[Object correspondence data]
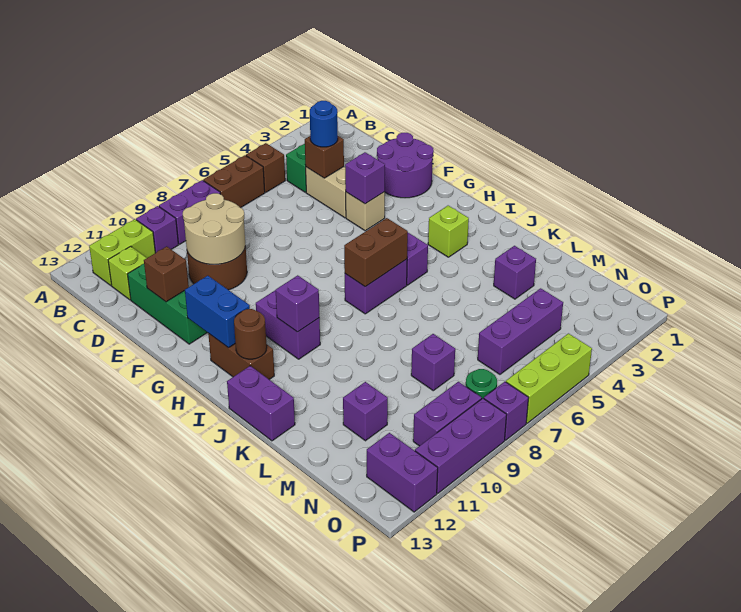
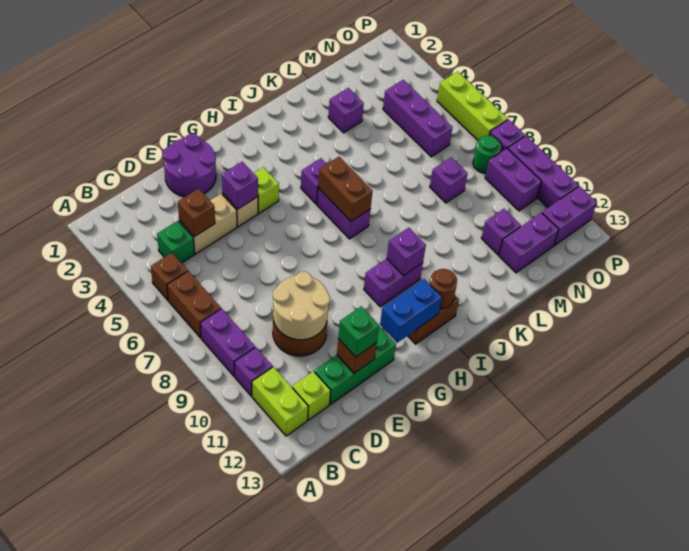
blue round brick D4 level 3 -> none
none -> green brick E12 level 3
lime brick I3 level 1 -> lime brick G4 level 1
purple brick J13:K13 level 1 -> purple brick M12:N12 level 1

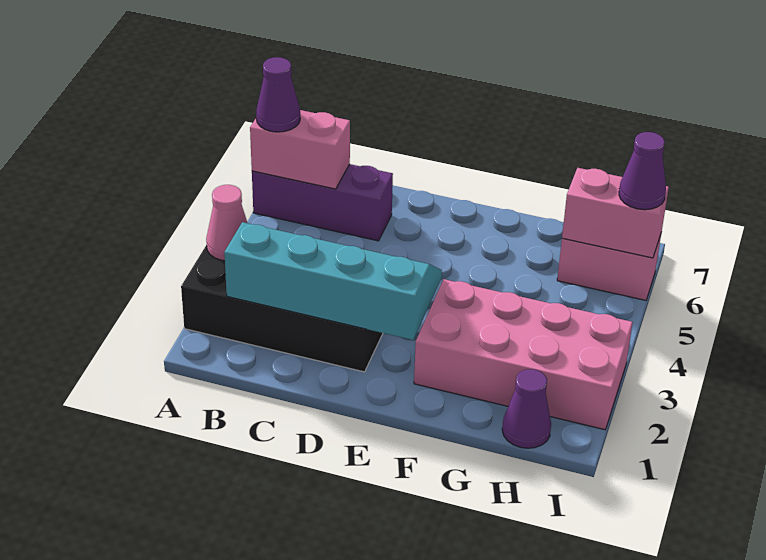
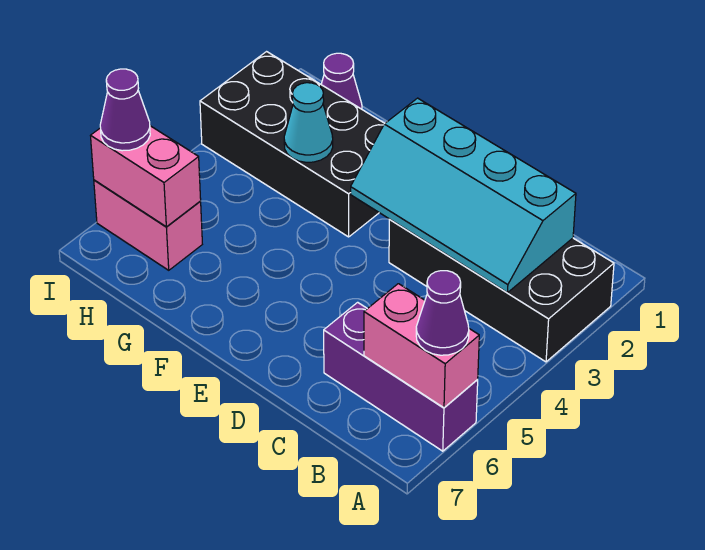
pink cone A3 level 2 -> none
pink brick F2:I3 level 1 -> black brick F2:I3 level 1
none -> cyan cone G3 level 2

> **Aim of the exercise**: Print all the entries exactly as they appear, without the pictures.

> **Response to this exercise**:
blue round brick D4 level 3 -> none
none -> green brick E12 level 3
lime brick I3 level 1 -> lime brick G4 level 1
purple brick J13:K13 level 1 -> purple brick M12:N12 level 1

pink cone A3 level 2 -> none
pink brick F2:I3 level 1 -> black brick F2:I3 level 1
none -> cyan cone G3 level 2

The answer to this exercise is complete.